Your task – In the records below, the line containing "(203, 370) = (448, 61): yellow apple -> none" is the first to keep. Retype it and all later lines exactly, through the end.

(Scene change data)
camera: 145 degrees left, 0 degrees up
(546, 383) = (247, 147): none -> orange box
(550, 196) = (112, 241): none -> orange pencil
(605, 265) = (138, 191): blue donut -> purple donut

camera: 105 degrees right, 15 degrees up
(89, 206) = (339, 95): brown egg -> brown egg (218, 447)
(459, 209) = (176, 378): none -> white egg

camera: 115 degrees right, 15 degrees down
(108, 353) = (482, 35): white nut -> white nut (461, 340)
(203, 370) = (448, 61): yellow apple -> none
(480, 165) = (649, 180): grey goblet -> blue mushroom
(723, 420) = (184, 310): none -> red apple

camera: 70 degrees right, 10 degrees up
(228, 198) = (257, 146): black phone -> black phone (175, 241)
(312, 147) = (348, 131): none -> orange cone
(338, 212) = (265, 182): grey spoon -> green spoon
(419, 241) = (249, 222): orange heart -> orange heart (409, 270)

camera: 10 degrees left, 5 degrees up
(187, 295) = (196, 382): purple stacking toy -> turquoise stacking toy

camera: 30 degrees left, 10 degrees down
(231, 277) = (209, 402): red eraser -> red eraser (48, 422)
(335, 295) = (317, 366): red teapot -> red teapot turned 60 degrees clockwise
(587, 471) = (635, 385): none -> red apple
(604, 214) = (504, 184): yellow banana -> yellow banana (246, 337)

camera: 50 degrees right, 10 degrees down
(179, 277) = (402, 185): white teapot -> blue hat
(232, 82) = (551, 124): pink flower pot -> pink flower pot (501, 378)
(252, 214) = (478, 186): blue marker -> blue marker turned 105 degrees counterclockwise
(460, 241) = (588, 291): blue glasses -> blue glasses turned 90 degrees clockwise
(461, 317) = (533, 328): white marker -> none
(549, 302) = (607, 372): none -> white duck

Answer box –
(203, 370) = (448, 61): yellow apple -> none
(480, 165) = (649, 180): grey goblet -> blue mushroom
(723, 420) = (184, 310): none -> red apple

camera: 70 degrees right, 10 degrees up
(228, 198) = (257, 146): black phone -> black phone (175, 241)
(312, 147) = (348, 131): none -> orange cone
(338, 212) = (265, 182): grey spoon -> green spoon
(419, 241) = (249, 222): orange heart -> orange heart (409, 270)

camera: 10 degrees left, 5 degrees up
(187, 295) = (196, 382): purple stacking toy -> turquoise stacking toy

camera: 30 degrees left, 10 degrees down
(231, 277) = (209, 402): red eraser -> red eraser (48, 422)
(335, 295) = (317, 366): red teapot -> red teapot turned 60 degrees clockwise
(587, 471) = (635, 385): none -> red apple
(604, 214) = (504, 184): yellow banana -> yellow banana (246, 337)

camera: 50 degrees right, 10 degrees down
(179, 277) = (402, 185): white teapot -> blue hat
(232, 82) = (551, 124): pink flower pot -> pink flower pot (501, 378)
(252, 214) = (478, 186): blue marker -> blue marker turned 105 degrees counterclockwise
(460, 241) = (588, 291): blue glasses -> blue glasses turned 90 degrees clockwise
(461, 317) = (533, 328): white marker -> none
(549, 302) = (607, 372): none -> white duck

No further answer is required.